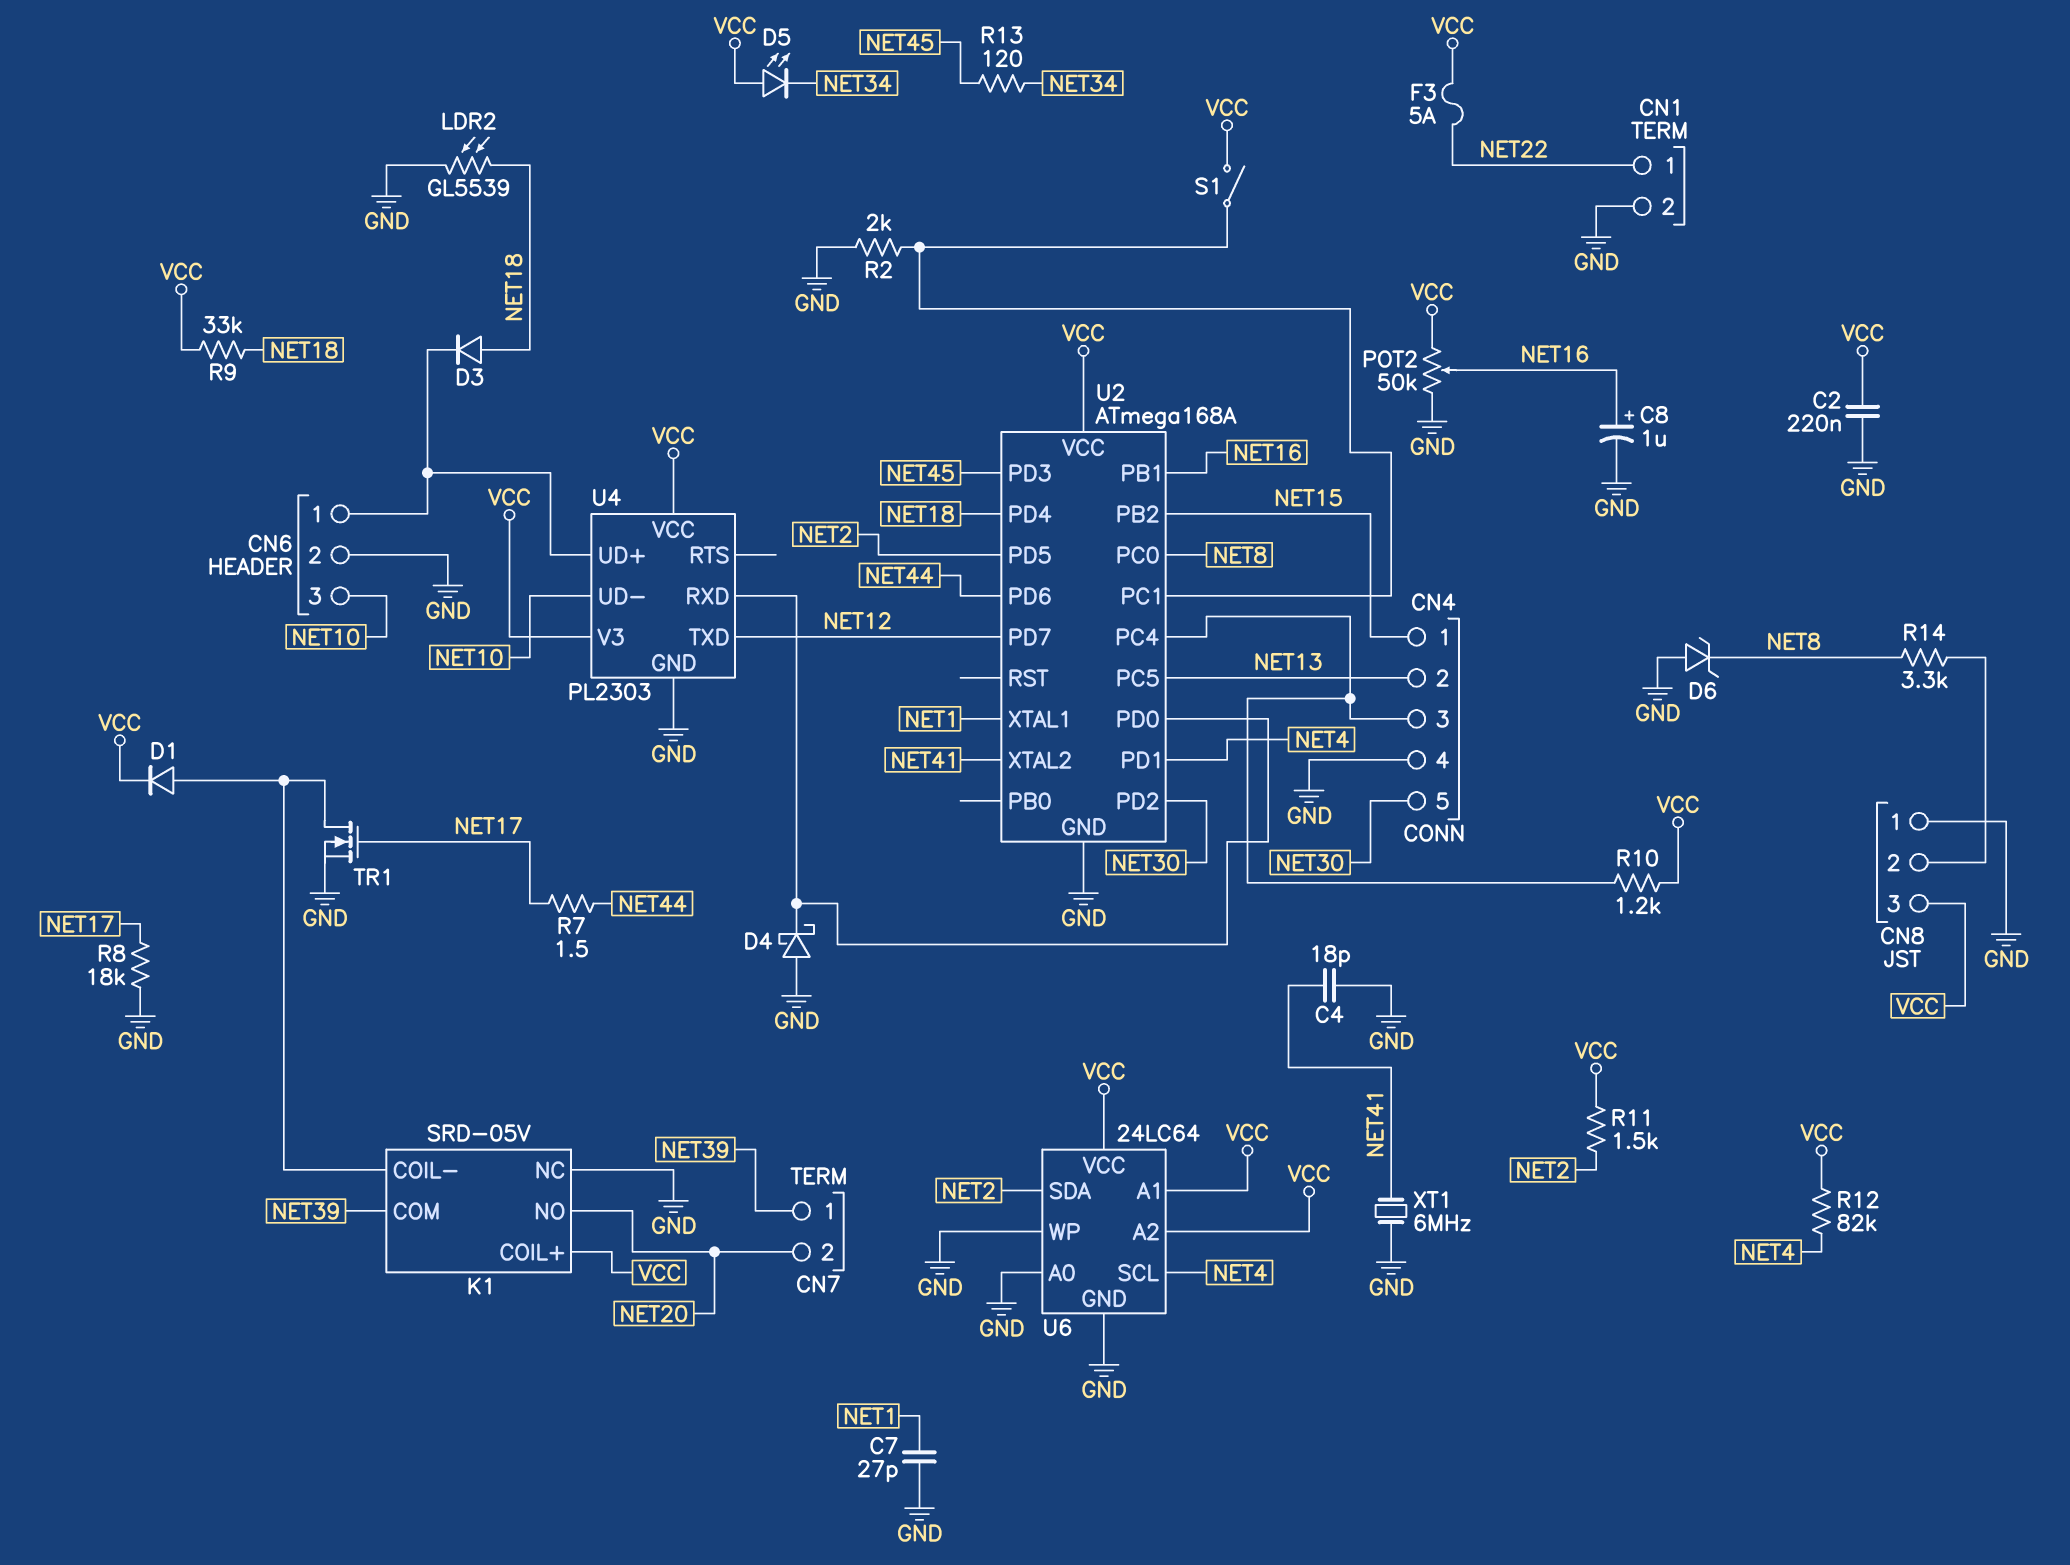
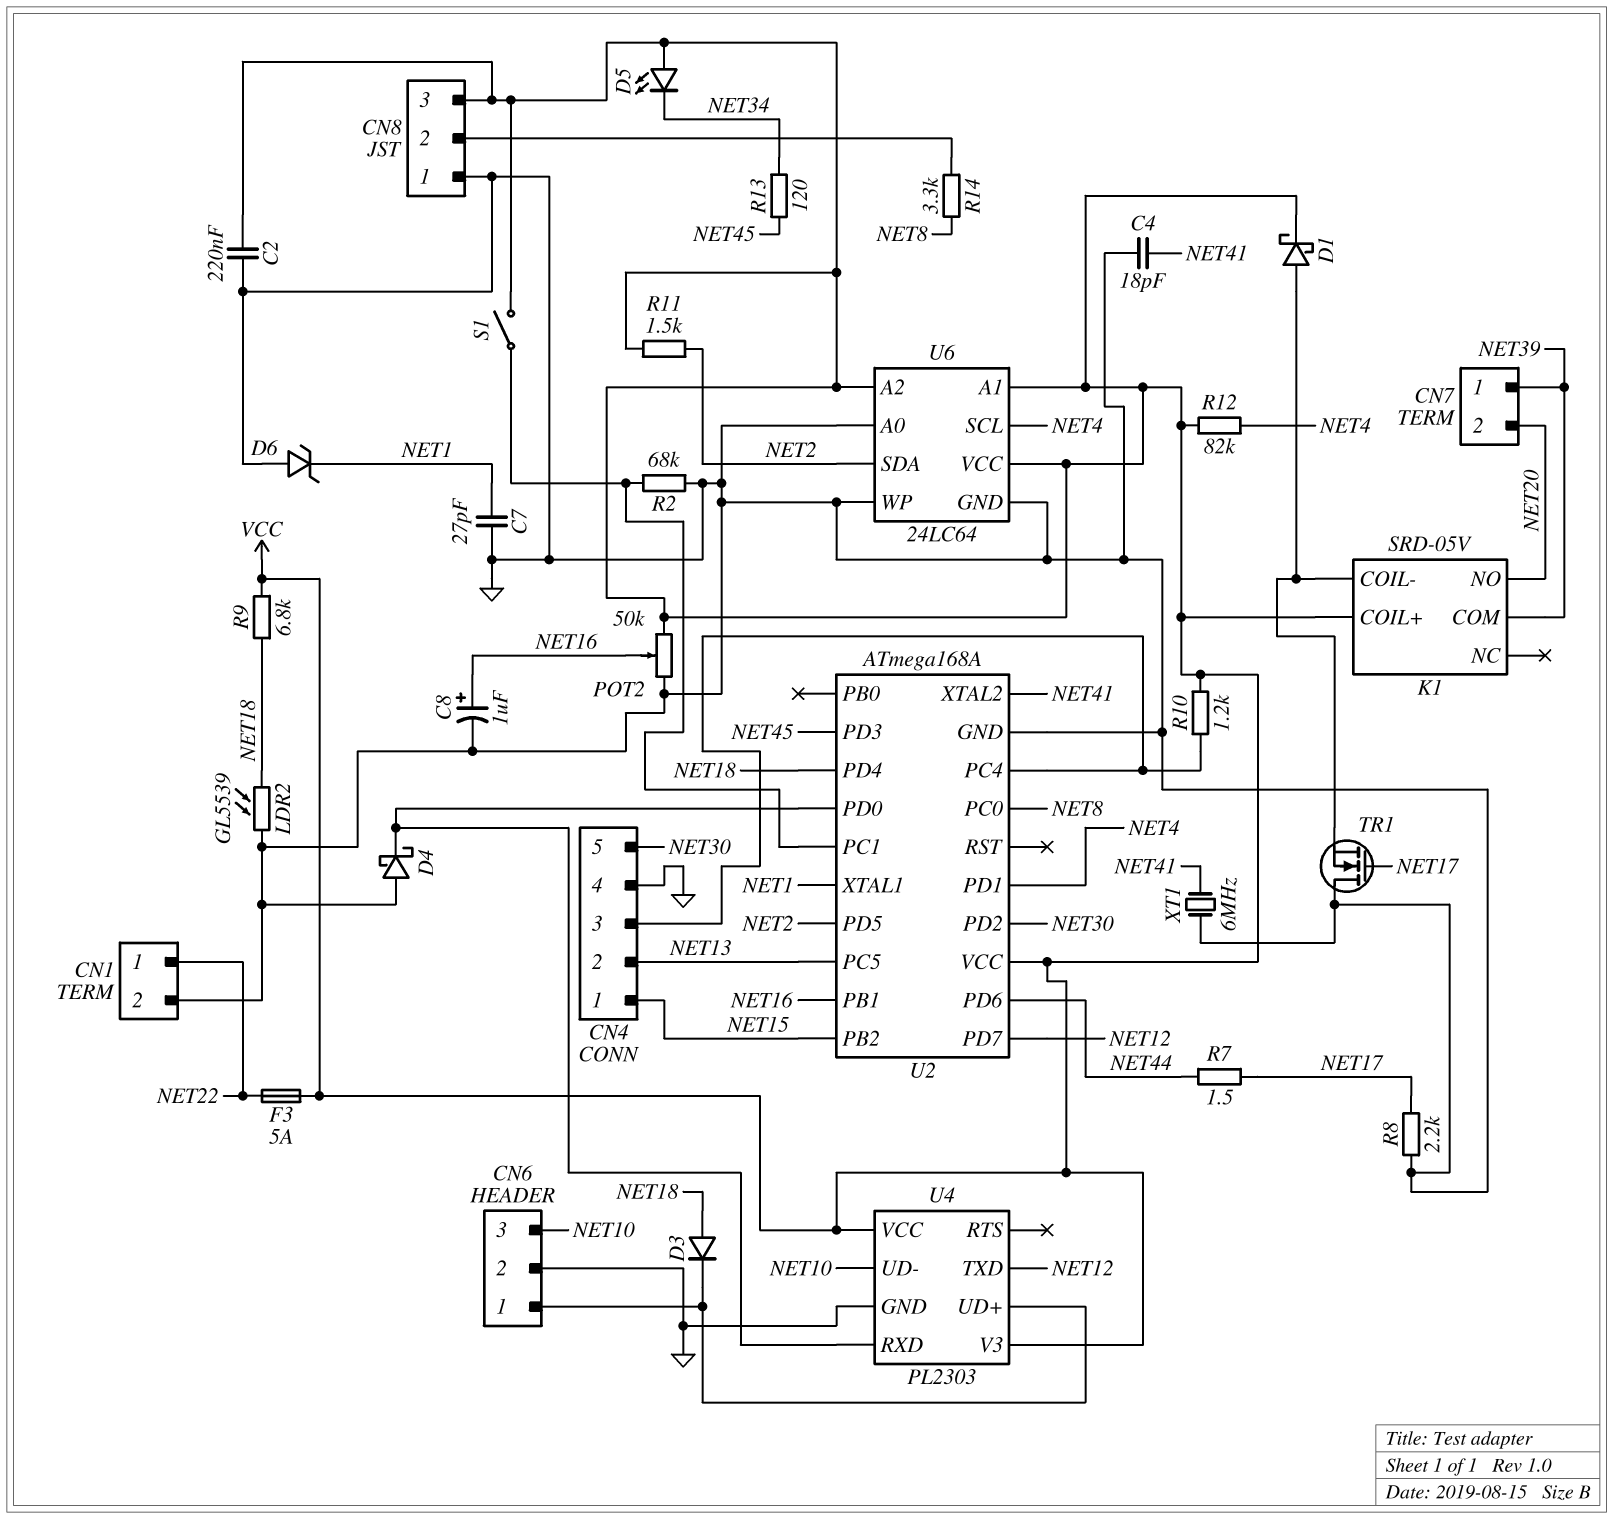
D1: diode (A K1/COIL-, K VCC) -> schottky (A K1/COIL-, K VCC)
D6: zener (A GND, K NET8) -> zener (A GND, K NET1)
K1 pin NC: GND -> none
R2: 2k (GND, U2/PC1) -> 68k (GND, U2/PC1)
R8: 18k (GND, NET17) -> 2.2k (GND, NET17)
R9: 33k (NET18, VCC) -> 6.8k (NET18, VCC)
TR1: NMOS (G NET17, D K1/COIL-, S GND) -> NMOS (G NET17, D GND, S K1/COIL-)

• • •

Please transcribe only the portion of the material that starts at the line containing "D6: zener (A" and runs through its last line, inclusive, exactly as given.

D6: zener (A GND, K NET8) -> zener (A GND, K NET1)
K1 pin NC: GND -> none
R2: 2k (GND, U2/PC1) -> 68k (GND, U2/PC1)
R8: 18k (GND, NET17) -> 2.2k (GND, NET17)
R9: 33k (NET18, VCC) -> 6.8k (NET18, VCC)
TR1: NMOS (G NET17, D K1/COIL-, S GND) -> NMOS (G NET17, D GND, S K1/COIL-)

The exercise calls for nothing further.